The problem.
In the rows from the line with "pink star: moved 2 px left, 5 px up" up to and including the line with "pink hexagon: rotated", switch "semicircle" to "half-disc" and leave everything else unchanged. Give back only those rows, without the pictures.

Input for this task.
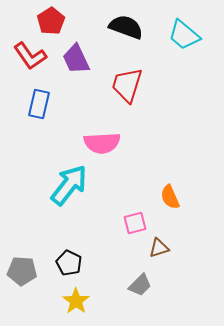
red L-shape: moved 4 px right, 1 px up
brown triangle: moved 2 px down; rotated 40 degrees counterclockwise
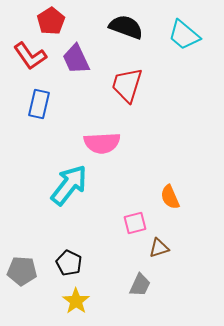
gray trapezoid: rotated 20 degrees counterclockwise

* * *

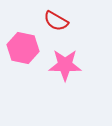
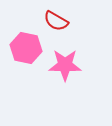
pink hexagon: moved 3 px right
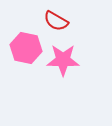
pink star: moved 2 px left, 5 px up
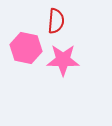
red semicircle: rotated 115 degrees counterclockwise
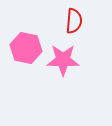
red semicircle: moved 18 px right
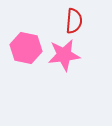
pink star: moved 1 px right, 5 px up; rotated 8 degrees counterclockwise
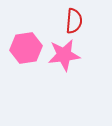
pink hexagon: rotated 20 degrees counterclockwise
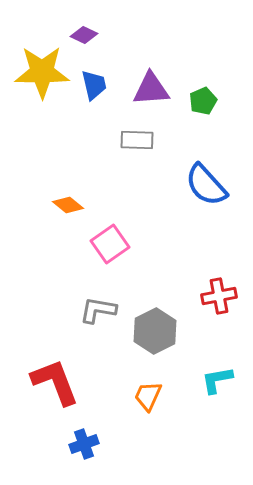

Exercise output.
pink star: moved 2 px left, 5 px up
red half-disc: rotated 115 degrees counterclockwise
red half-disc: moved 18 px right
pink star: moved 1 px right, 5 px up; rotated 8 degrees counterclockwise
pink hexagon: rotated 20 degrees counterclockwise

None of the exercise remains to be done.